**PROBLEM TO WORK ON:**
The listing below holds a line with "red triangle: (158, 29) -> (100, 16), moved" and a later line with "blue cross: (70, 52) -> (49, 18), moved". Write out those two lines and every line between them, exactly, and nothing else.

**SUPPLIED DATA:**

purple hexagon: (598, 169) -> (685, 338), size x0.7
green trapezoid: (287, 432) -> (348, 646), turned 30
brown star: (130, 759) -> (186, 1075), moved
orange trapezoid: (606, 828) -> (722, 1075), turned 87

--

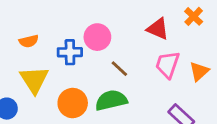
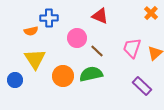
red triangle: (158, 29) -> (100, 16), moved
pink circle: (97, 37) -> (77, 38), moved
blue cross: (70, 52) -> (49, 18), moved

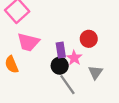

**SOLUTION TO THIS TASK:**
red triangle: (158, 29) -> (100, 16), moved
pink circle: (97, 37) -> (77, 38), moved
blue cross: (70, 52) -> (49, 18), moved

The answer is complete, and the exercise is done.